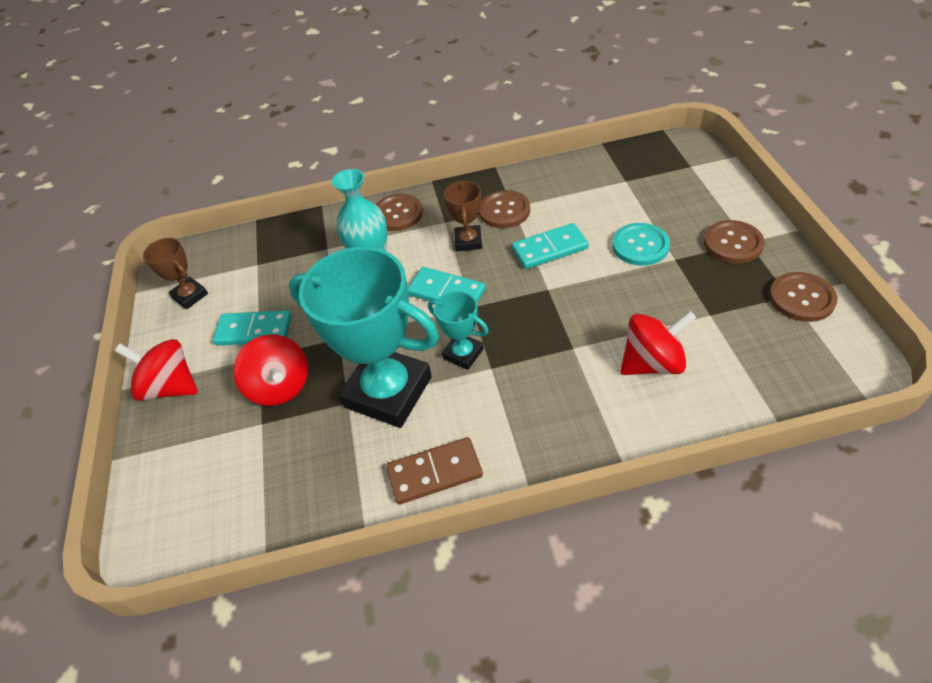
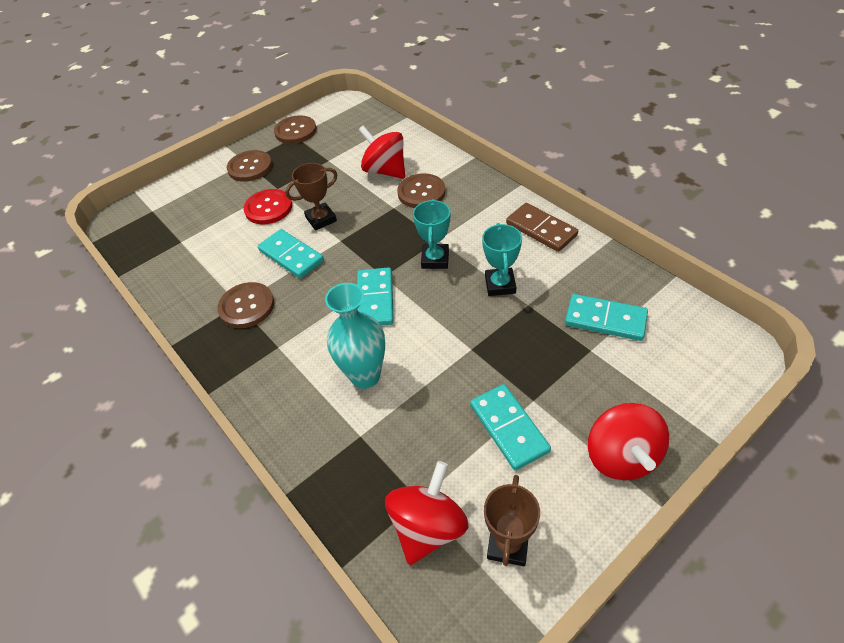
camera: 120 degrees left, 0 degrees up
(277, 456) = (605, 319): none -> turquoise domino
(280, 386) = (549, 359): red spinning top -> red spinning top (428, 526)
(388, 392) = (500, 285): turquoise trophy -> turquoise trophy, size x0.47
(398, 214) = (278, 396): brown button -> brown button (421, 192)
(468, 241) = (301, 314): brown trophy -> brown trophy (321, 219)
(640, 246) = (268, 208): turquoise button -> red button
★ ★ ★ ★
Exercise aim: An exact transcription of the data above is needed, without the pictures.

Solution to this task:
camera: 120 degrees left, 0 degrees up
(277, 456) = (605, 319): none -> turquoise domino
(280, 386) = (549, 359): red spinning top -> red spinning top (428, 526)
(388, 392) = (500, 285): turquoise trophy -> turquoise trophy, size x0.47
(398, 214) = (278, 396): brown button -> brown button (421, 192)
(468, 241) = (301, 314): brown trophy -> brown trophy (321, 219)
(640, 246) = (268, 208): turquoise button -> red button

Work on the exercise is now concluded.